# TASK DESCRIPTION
The string "strawberry" appears in some lines of the data. Report how many, with no other words.

# EXERCISE DATA

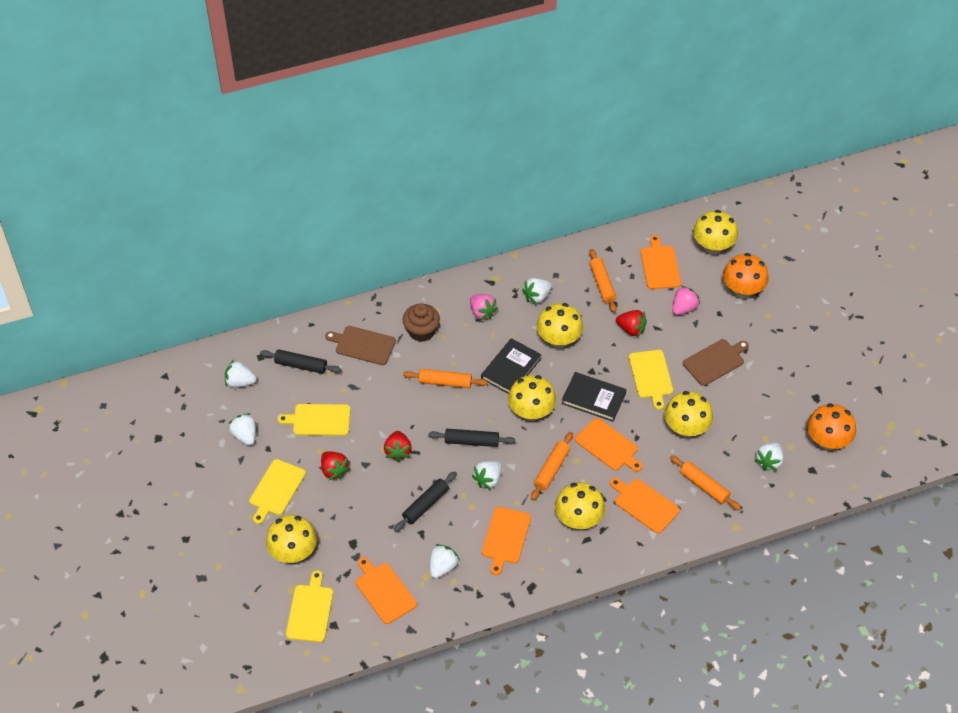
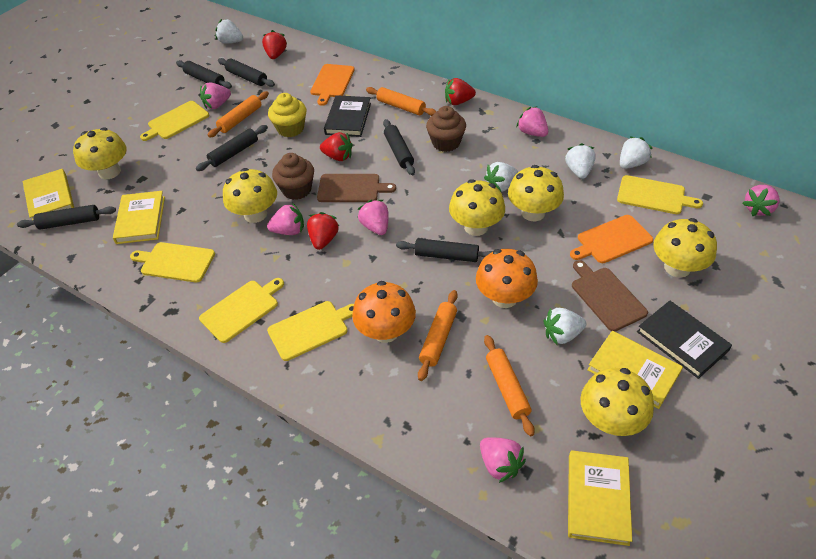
black rolling pin: 3 -> 6
brown cupcake: 1 -> 2
orange cutting board: 5 -> 2
pink strawberry: 2 -> 6
red strawberry: 3 -> 4
white strawberry: 6 -> 5
yellow book: 0 -> 4
yellow cupcake: 0 -> 1
yellow cutting board: 4 -> 5

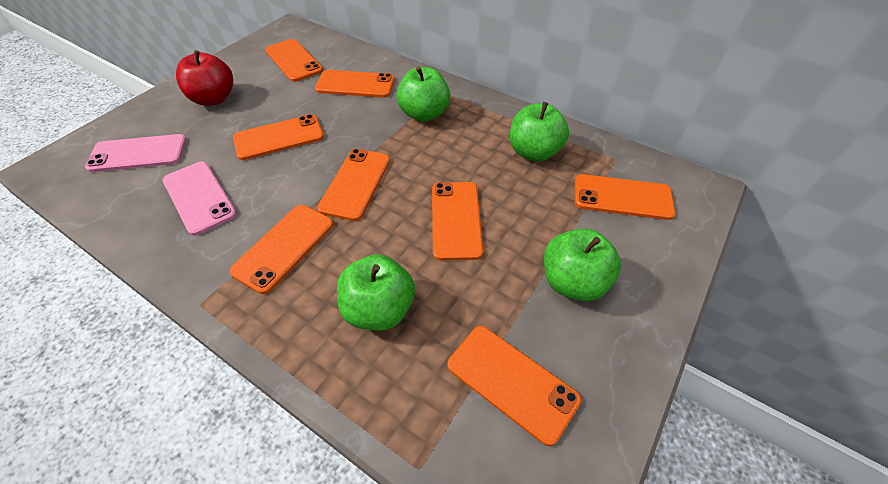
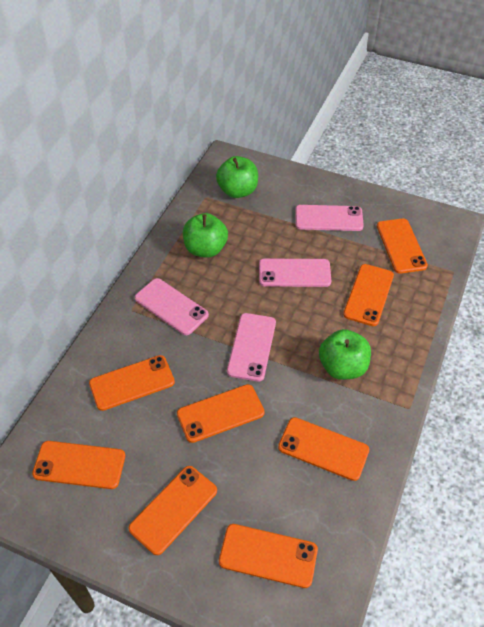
green apple: 4 -> 3
pink phone: 2 -> 4
red apple: 1 -> 0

# OUTPUT
3